* **Before-and-after coordinate records**
********************

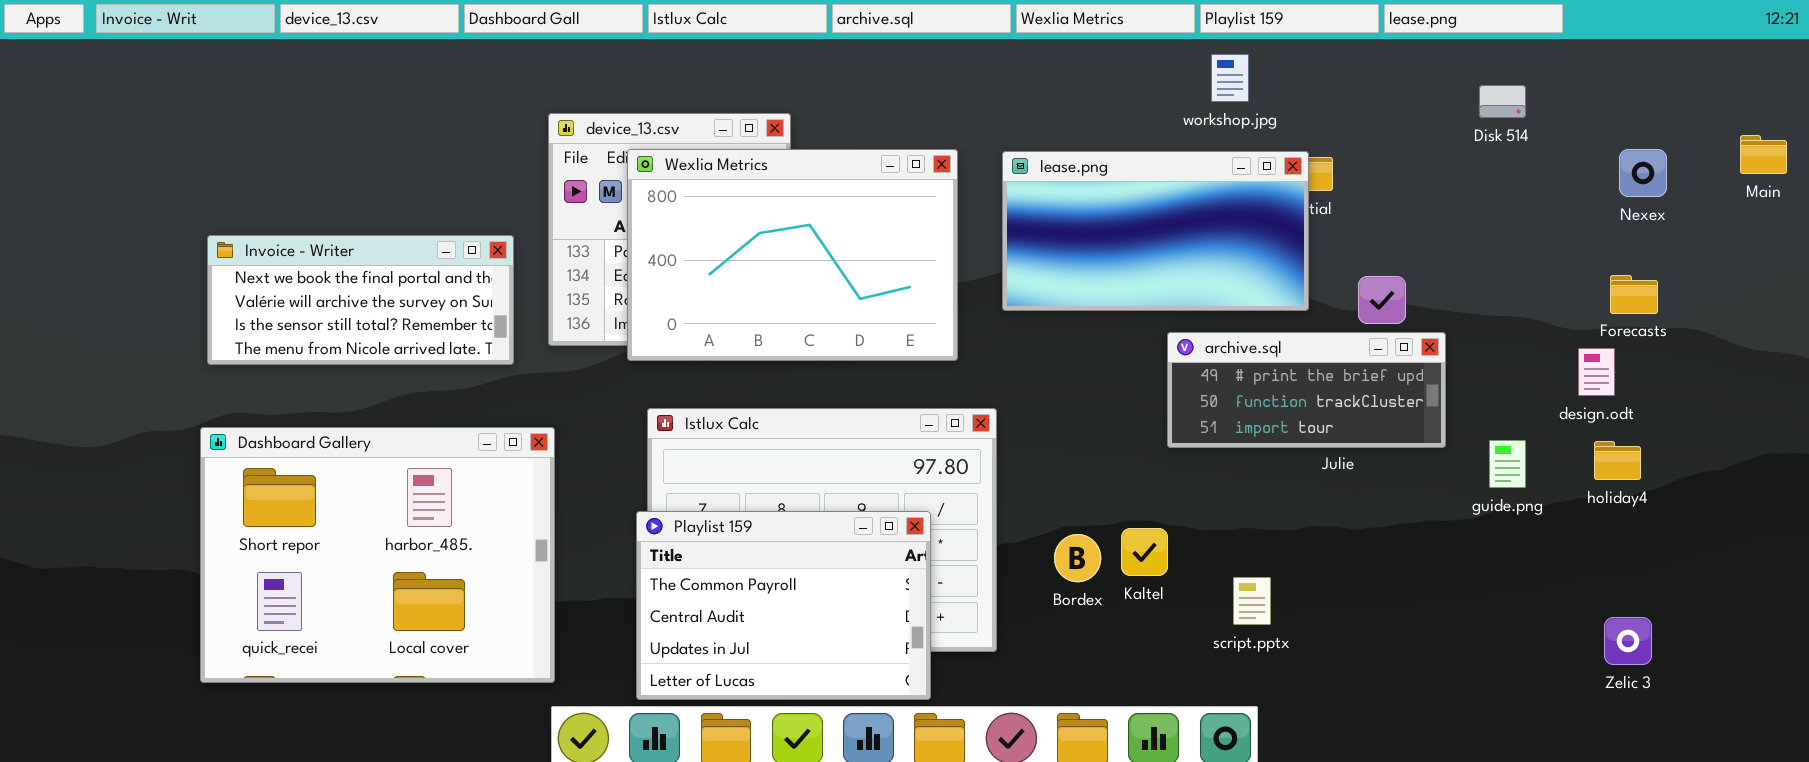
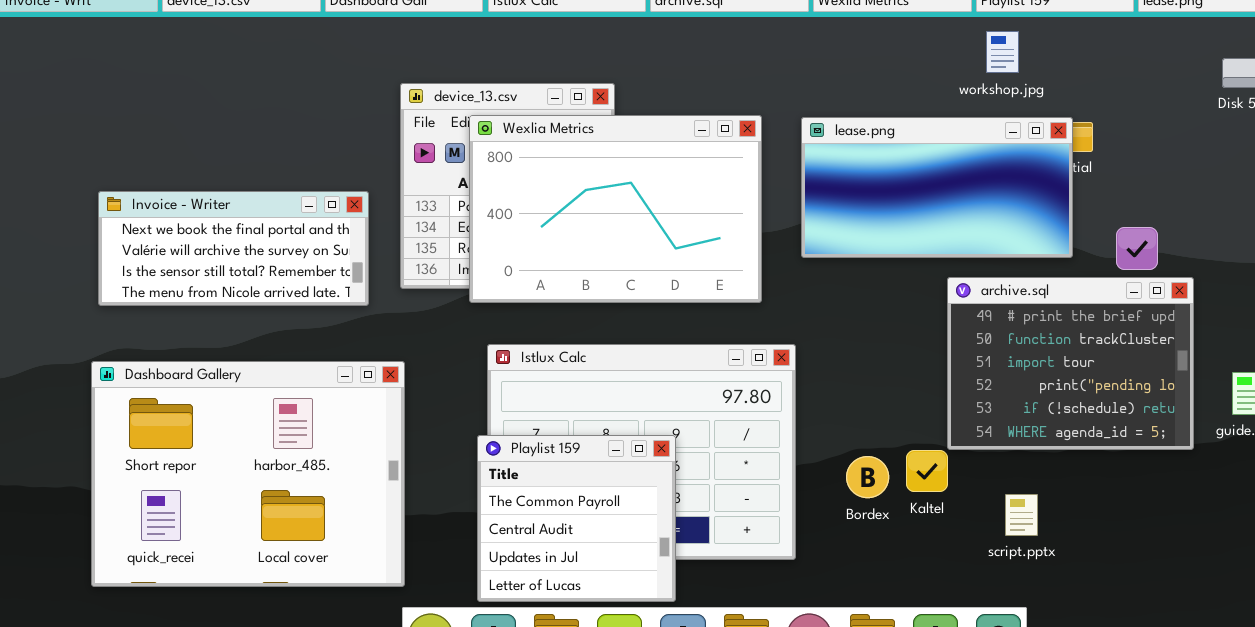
archive.sql: [1167,332,1446,448] -> [947,277,1194,450], resized
Playlist 159: [636,511,931,700] -> [477,435,676,602], resized

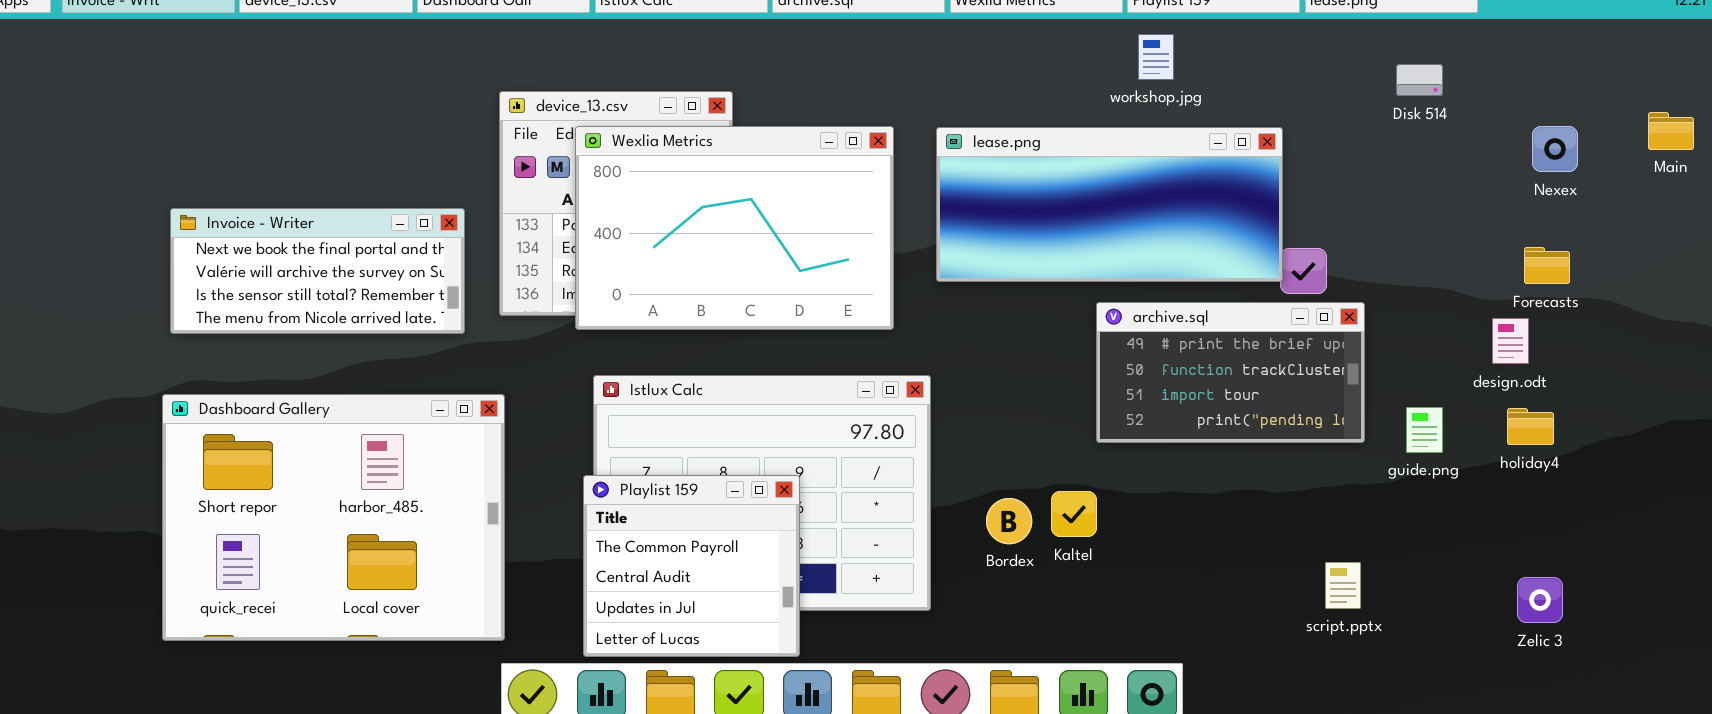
lease.png: [801,117,1073,258] -> [936,127,1283,282], resized
archive.sql: [947,277,1194,450] -> [1096,302,1365,443], resized
script.pptx: [1005,494,1038,536] -> [1325,562,1361,609], moved

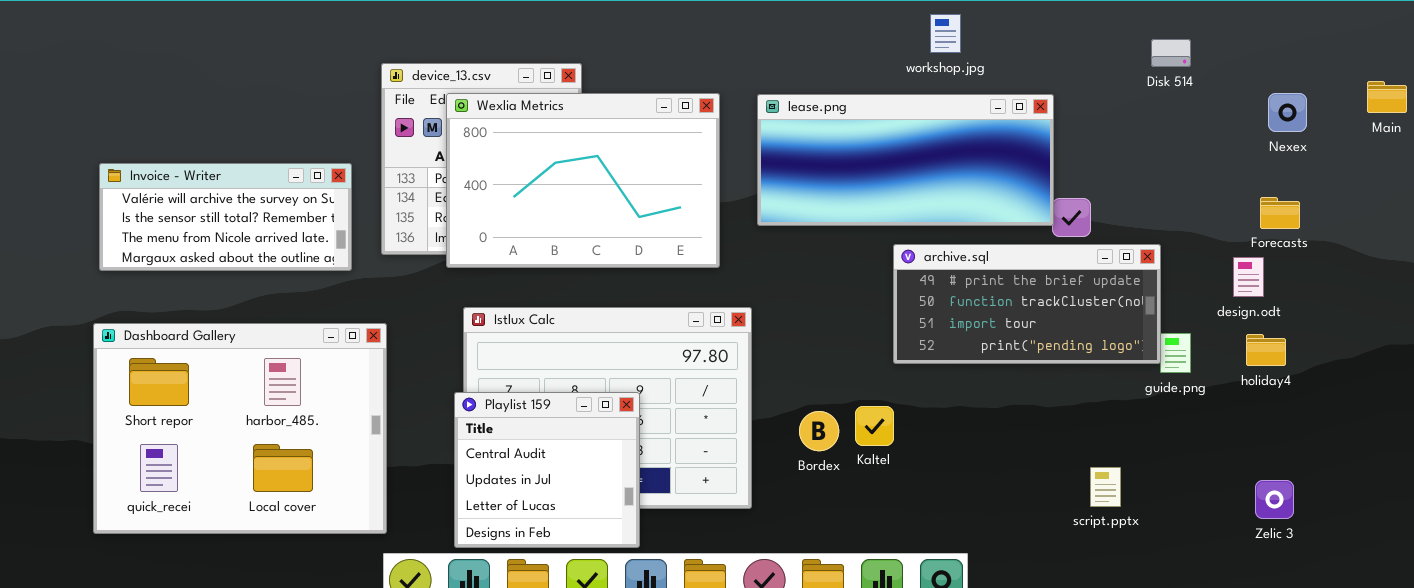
Invoice - Writer: [170,208,465,334] -> [99,163,352,271], scrolled down 1 row
archive.sql: [1096,302,1365,443] -> [893,244,1161,364], resized
Playlist 159: [583,475,800,657] -> [454,392,640,548], scrolled down 1 row

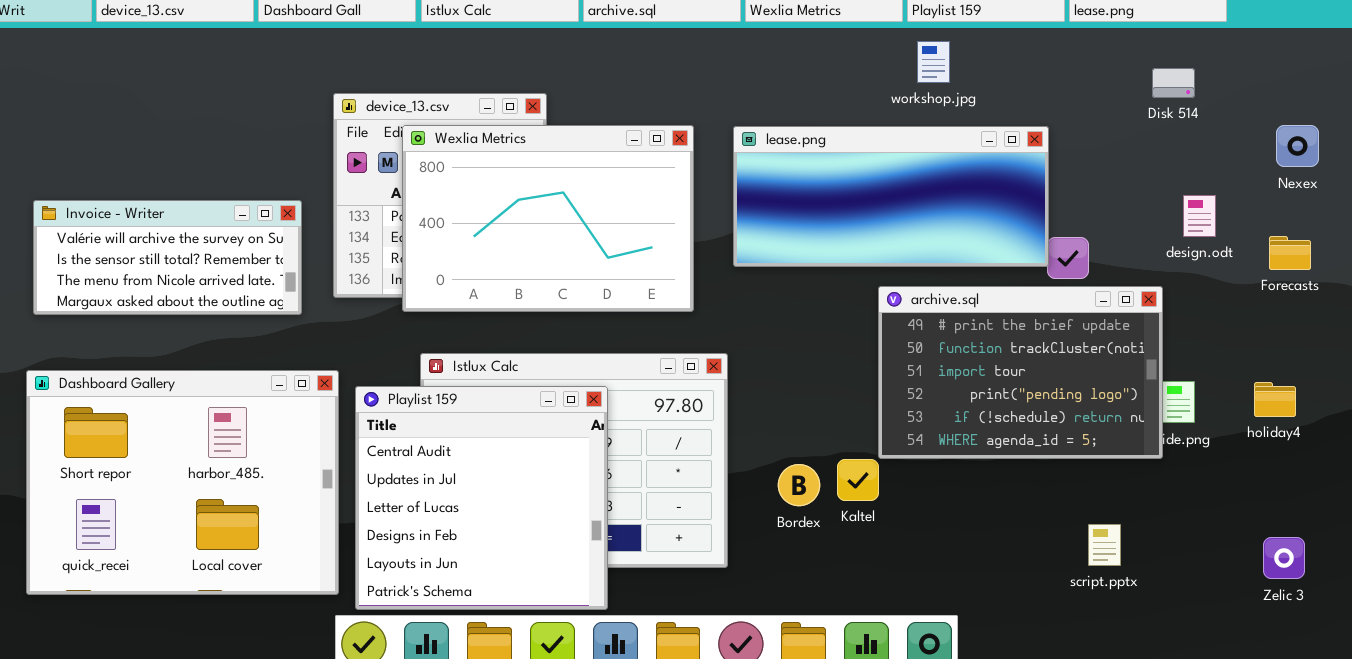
archive.sql: [893,244,1161,364] -> [878,286,1163,459], resized
design.odt: [1233,257,1264,297] -> [1183,195,1216,237], moved
Playlist 159: [454,392,640,548] -> [355,386,608,610], resized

********************

* **TASK TO CARRY OUT**
The answer should consist of all the records, duplicated exactly, with no images included.

* **RESULT FOR THIS EXERCISE**
archive.sql: [1167,332,1446,448] -> [947,277,1194,450], resized
Playlist 159: [636,511,931,700] -> [477,435,676,602], resized

lease.png: [801,117,1073,258] -> [936,127,1283,282], resized
archive.sql: [947,277,1194,450] -> [1096,302,1365,443], resized
script.pptx: [1005,494,1038,536] -> [1325,562,1361,609], moved

Invoice - Writer: [170,208,465,334] -> [99,163,352,271], scrolled down 1 row
archive.sql: [1096,302,1365,443] -> [893,244,1161,364], resized
Playlist 159: [583,475,800,657] -> [454,392,640,548], scrolled down 1 row

archive.sql: [893,244,1161,364] -> [878,286,1163,459], resized
design.odt: [1233,257,1264,297] -> [1183,195,1216,237], moved
Playlist 159: [454,392,640,548] -> [355,386,608,610], resized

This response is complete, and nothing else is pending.